Change listing data:

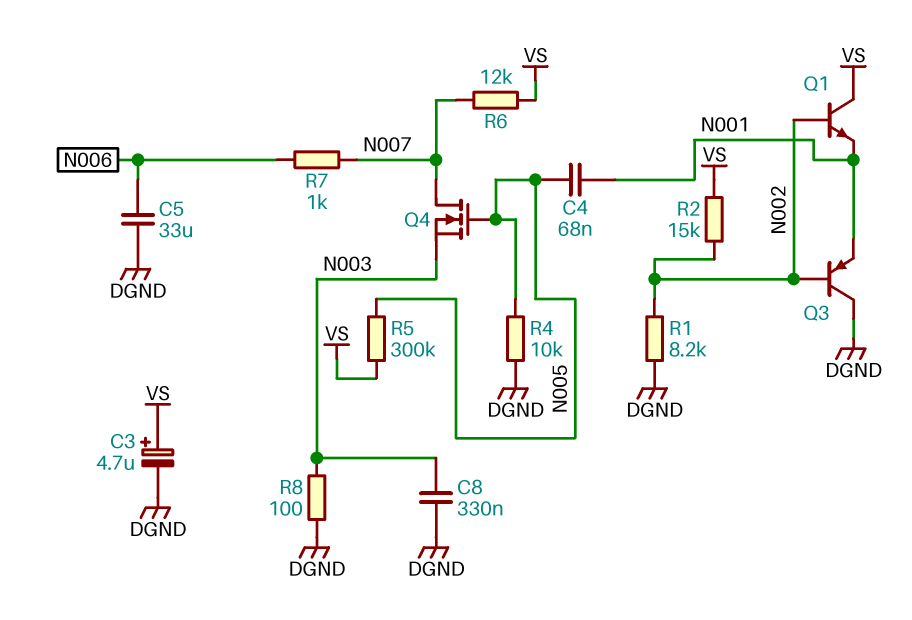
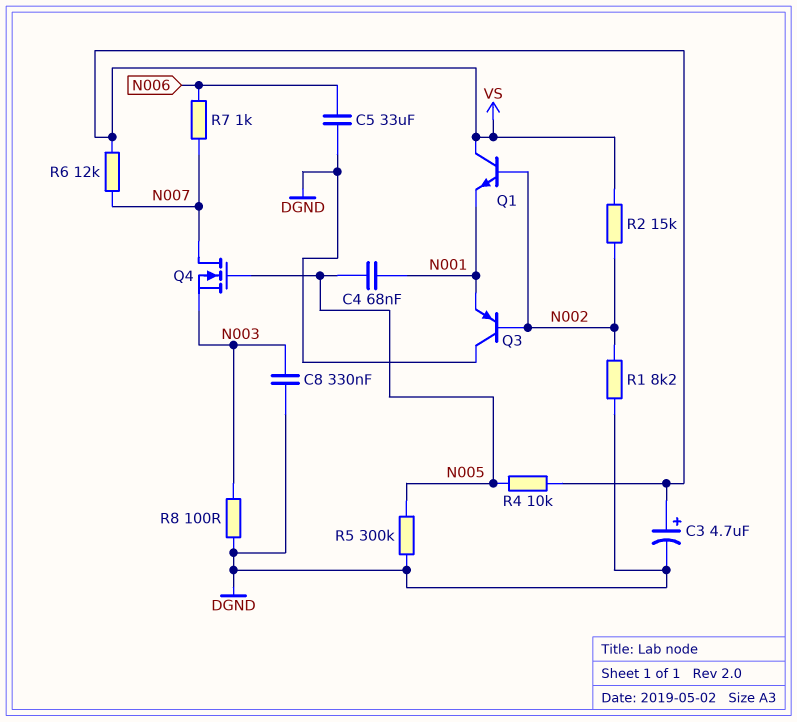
R4: 10k (DGND, N005) -> 10k (N005, VS)
R5: 300k (N005, VS) -> 300k (DGND, N005)

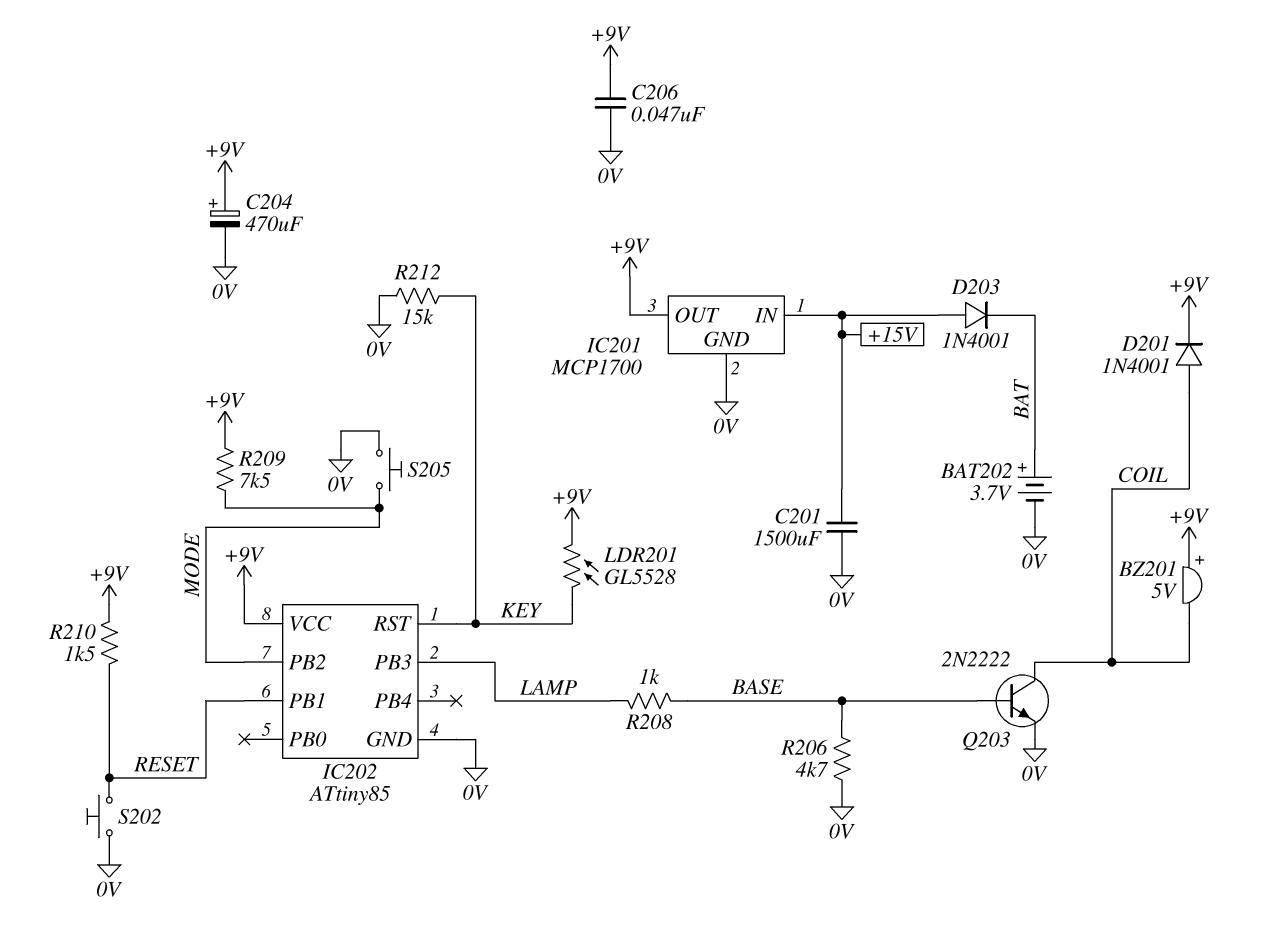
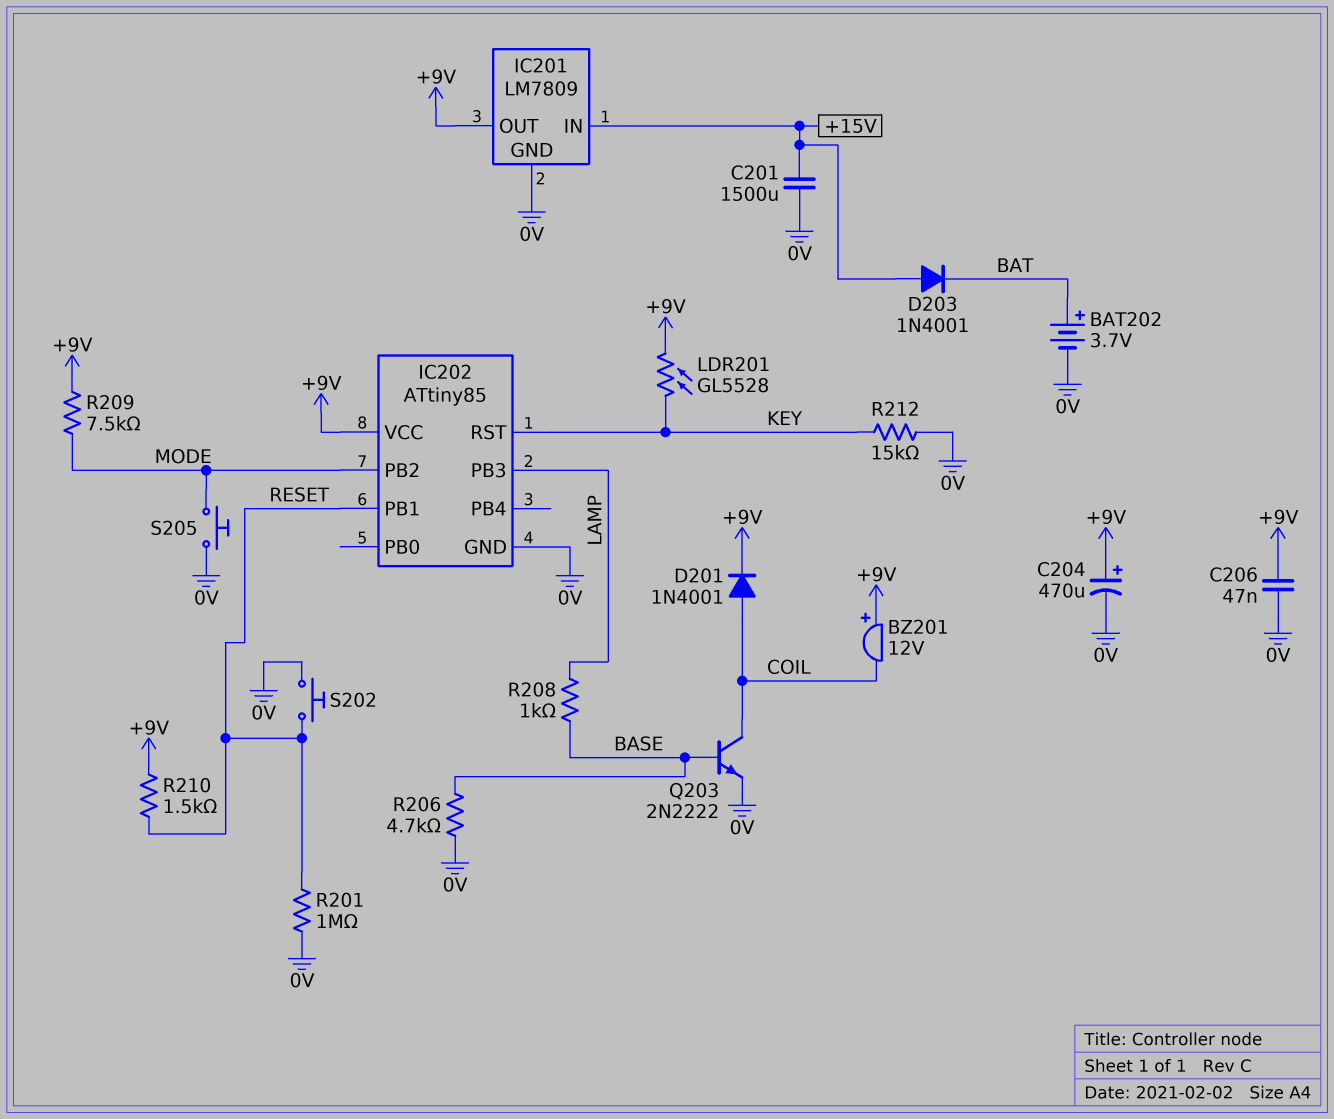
BZ201: buzzer 5V (plus +9V, minus COIL) -> buzzer 12V (plus +9V, minus COIL)
IC201: MCP1700 -> LM7809
R201: none -> 1M (0V, RESET)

Exercise prompt:
Although the records contain pictures, restate them word for word with those pictures left out.

The answer:
R4: 10k (DGND, N005) -> 10k (N005, VS)
R5: 300k (N005, VS) -> 300k (DGND, N005)

BZ201: buzzer 5V (plus +9V, minus COIL) -> buzzer 12V (plus +9V, minus COIL)
IC201: MCP1700 -> LM7809
R201: none -> 1M (0V, RESET)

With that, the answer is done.